Image comparison data
========================================
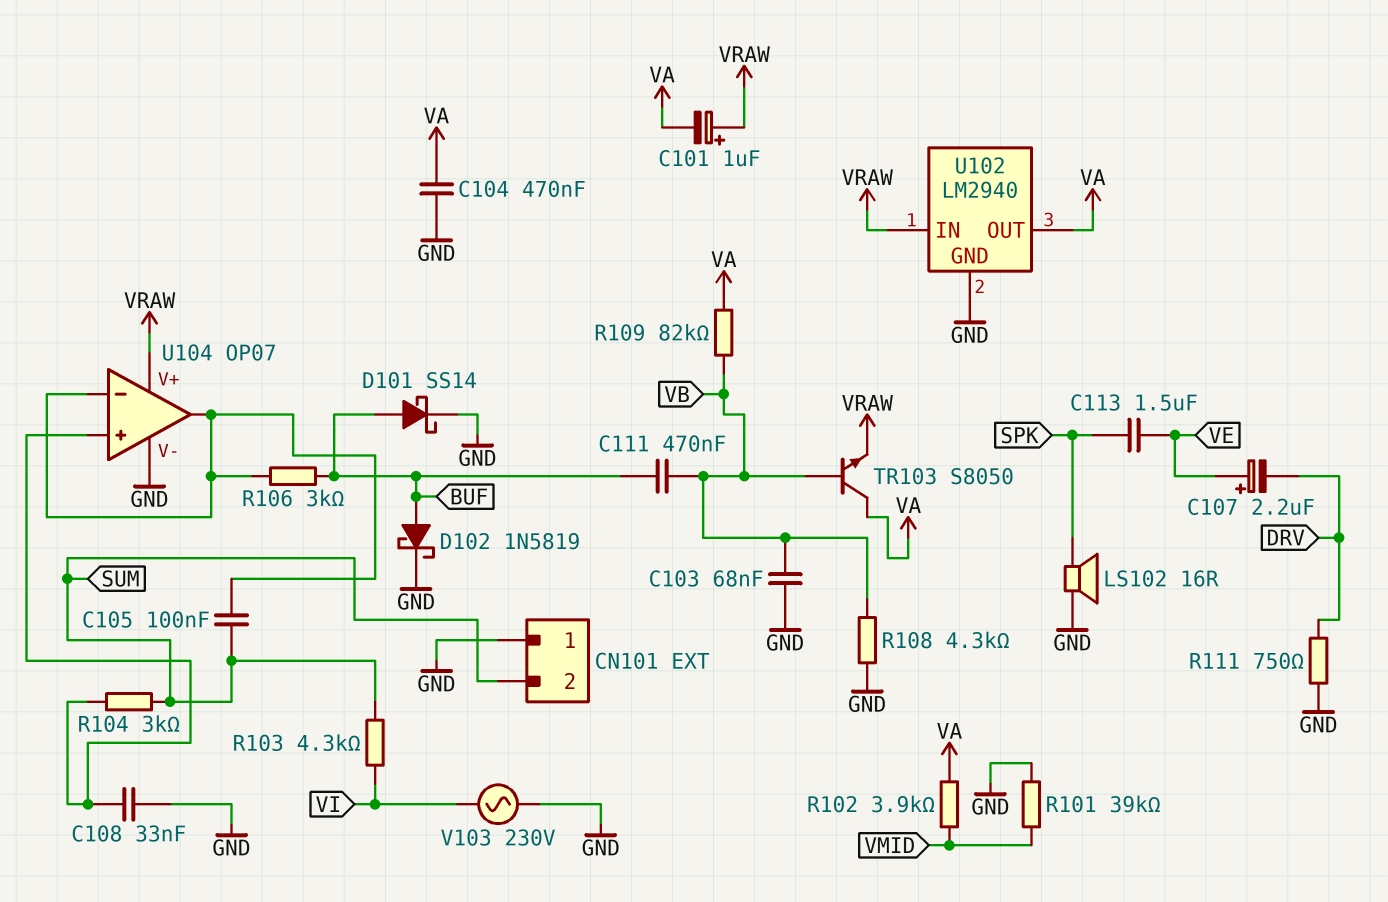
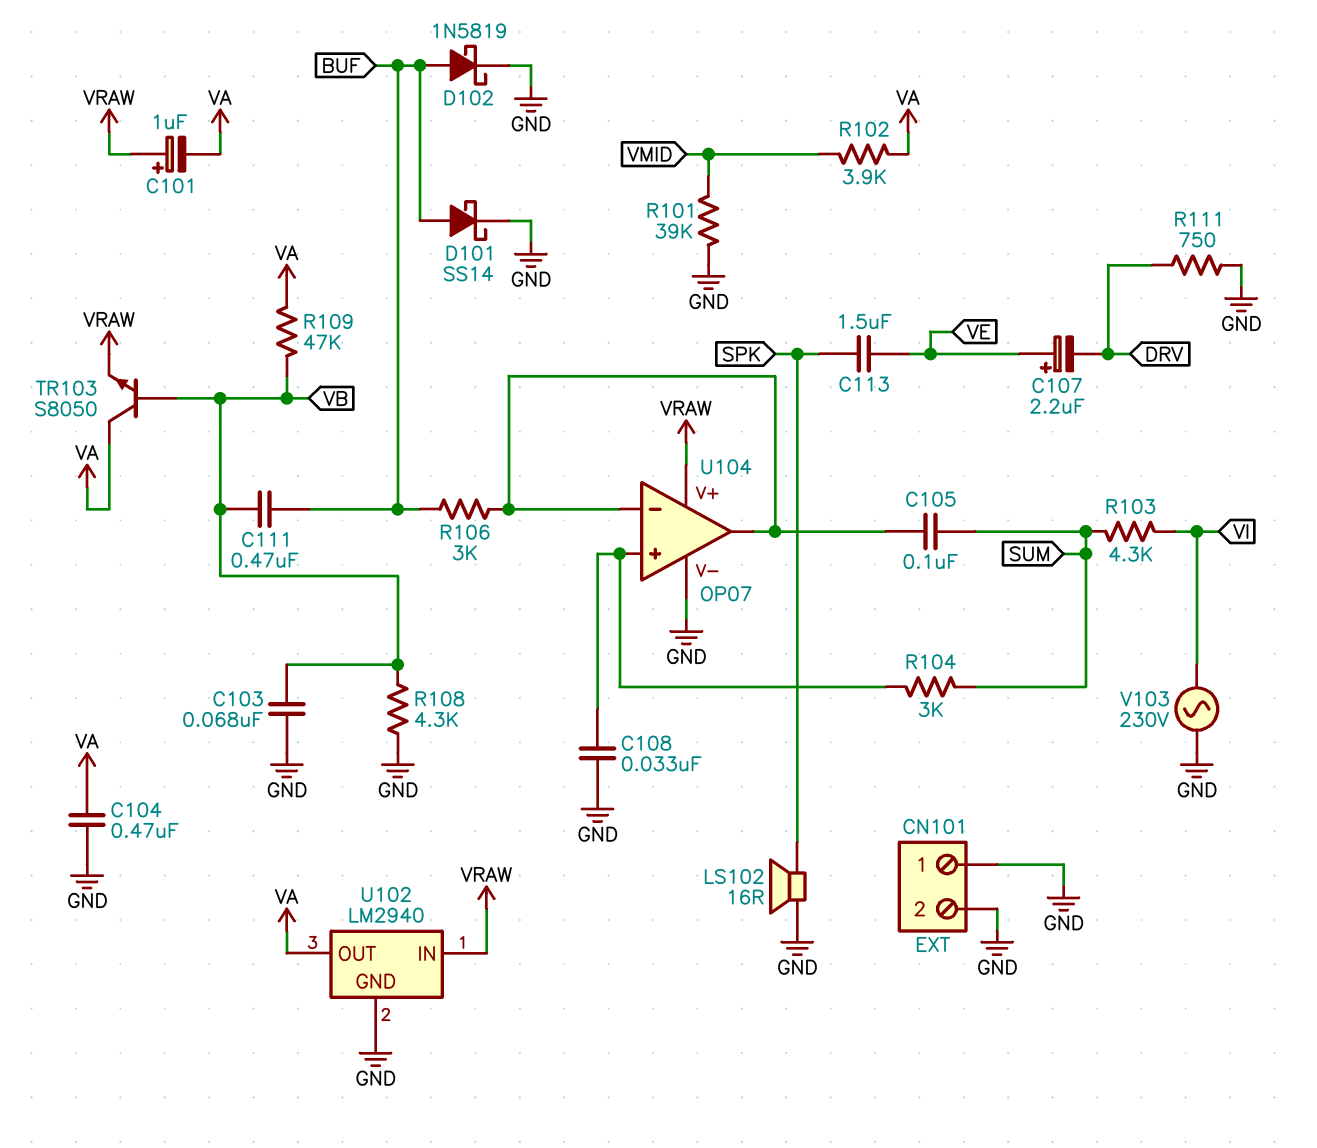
CN101 pin 2: SUM -> GND
R109: 82k (VA, VB) -> 47k (VA, VB)

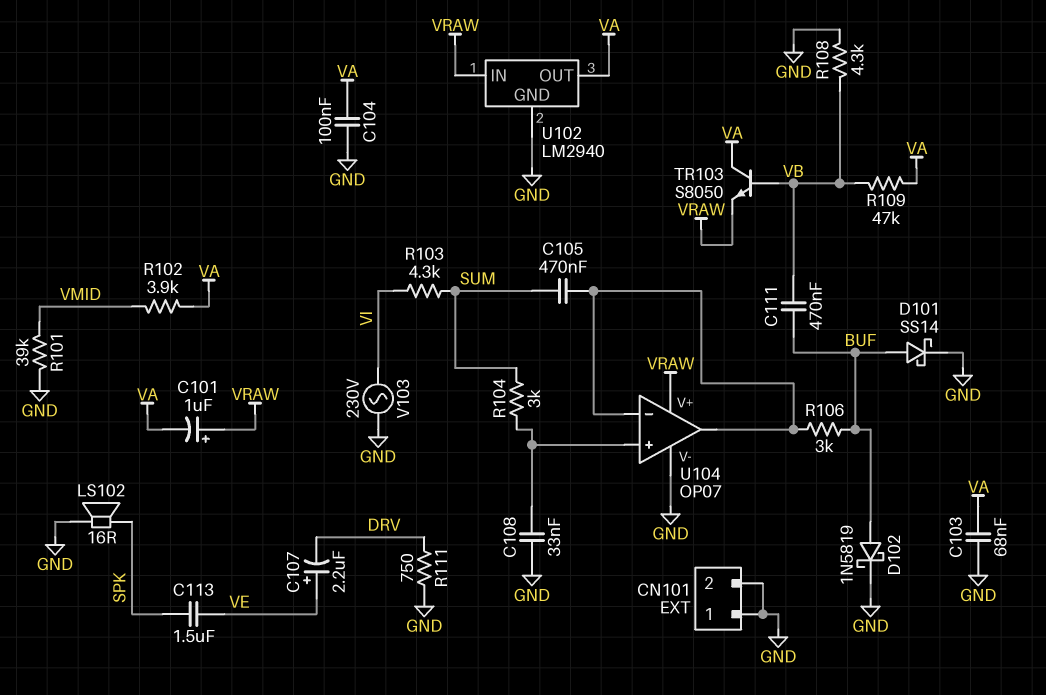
C103: 68nF (GND, VB) -> 68nF (GND, VA)
C104: 470nF (GND, VA) -> 100nF (GND, VA)
C105: 100nF (SUM, U104/in-) -> 470nF (SUM, U104/in-)

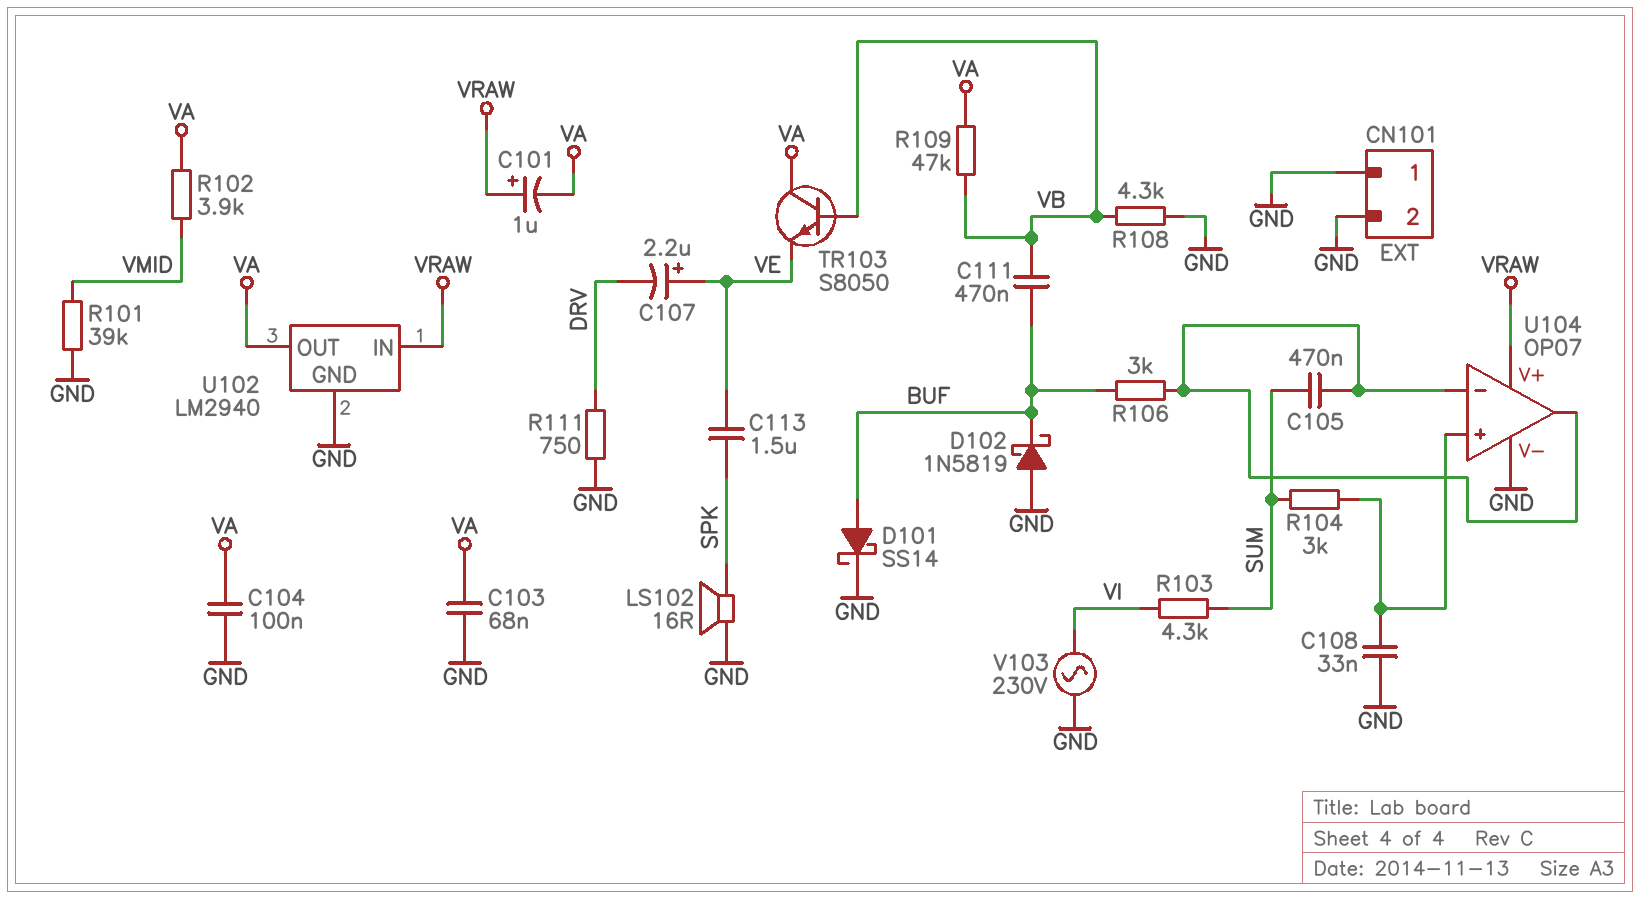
D102: schottky 1N5819 (A BUF, K GND) -> schottky 1N5819 (A GND, K BUF)
TR103: NPN S8050 (B VB, C VA, E VRAW) -> NPN S8050 (B VB, C VA, E VE)

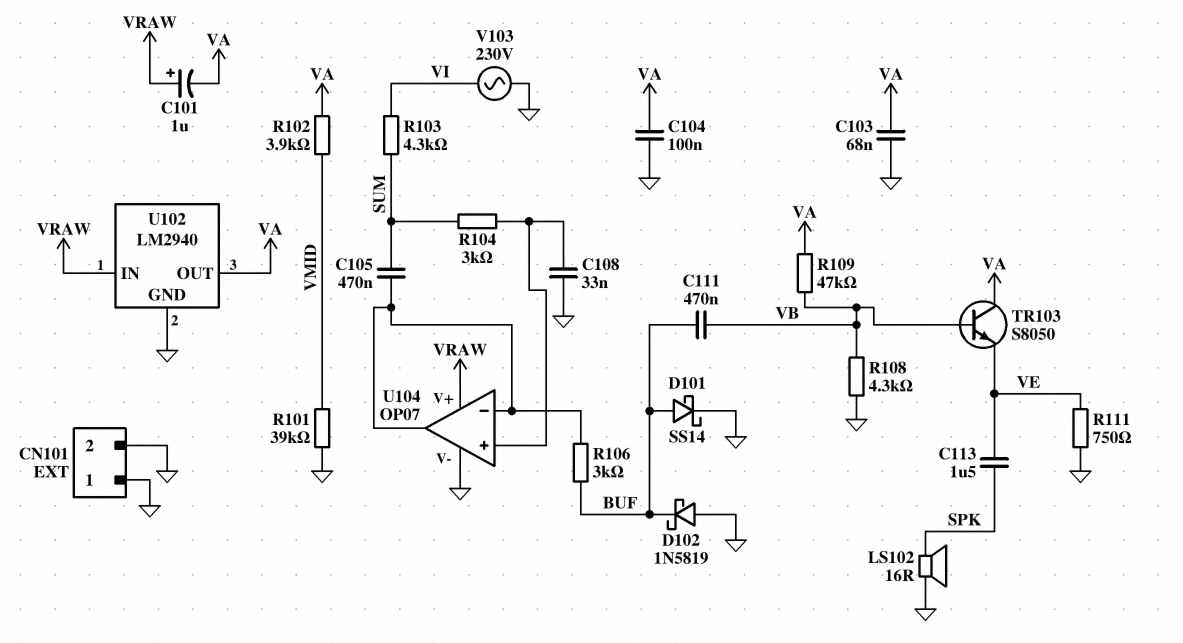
C107: 2.2uF (plus VE, minus DRV) -> none
R111: 750 (DRV, GND) -> 750 (GND, VE)

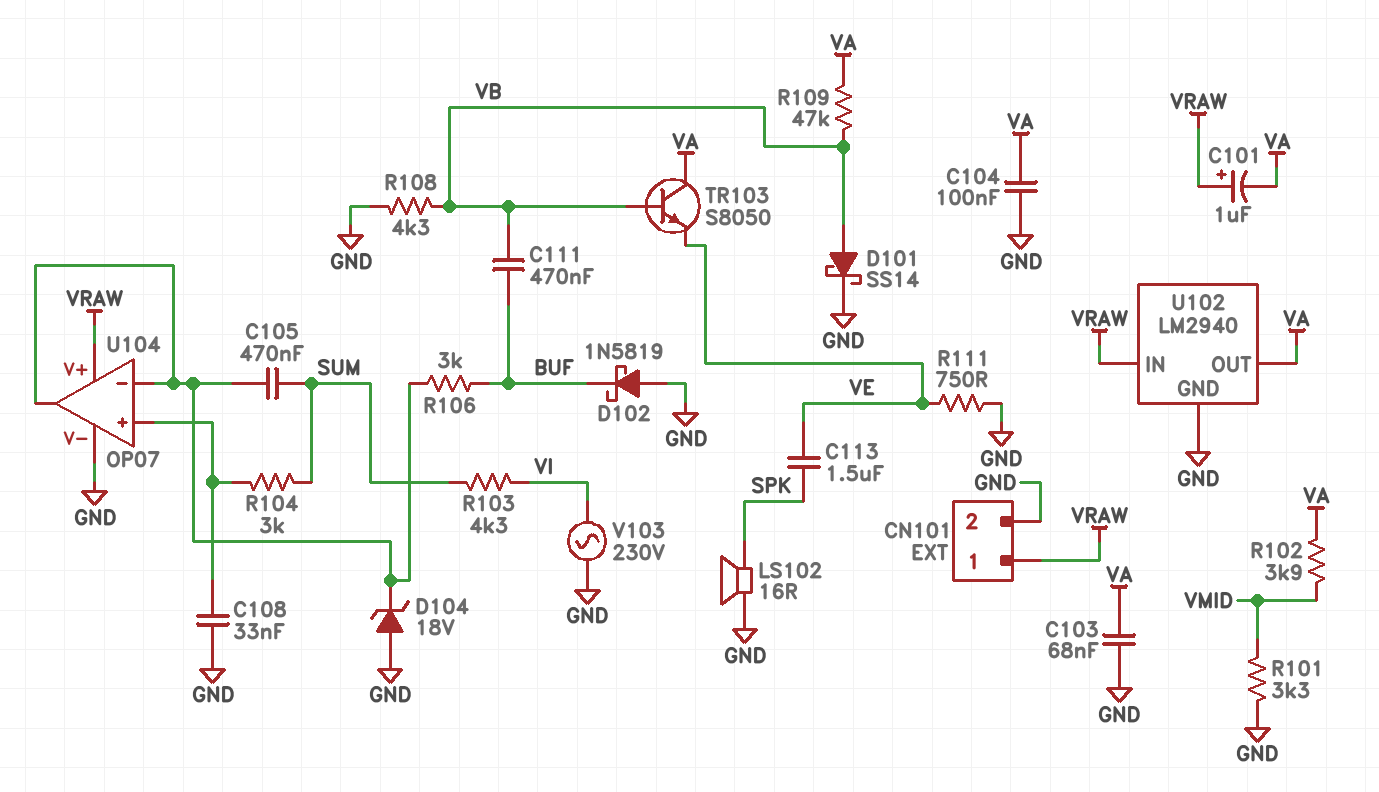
CN101 pin 1: GND -> VRAW
D101: schottky SS14 (A BUF, K GND) -> schottky SS14 (A VB, K GND)
D104: none -> zener 18V (A GND, K U104/in-)
R101: 39k (GND, VMID) -> 3.3k (GND, VMID)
========================================
Your answer should be the lines of the records that hold the string "VRAW".

TR103: NPN S8050 (B VB, C VA, E VRAW) -> NPN S8050 (B VB, C VA, E VE)
CN101 pin 1: GND -> VRAW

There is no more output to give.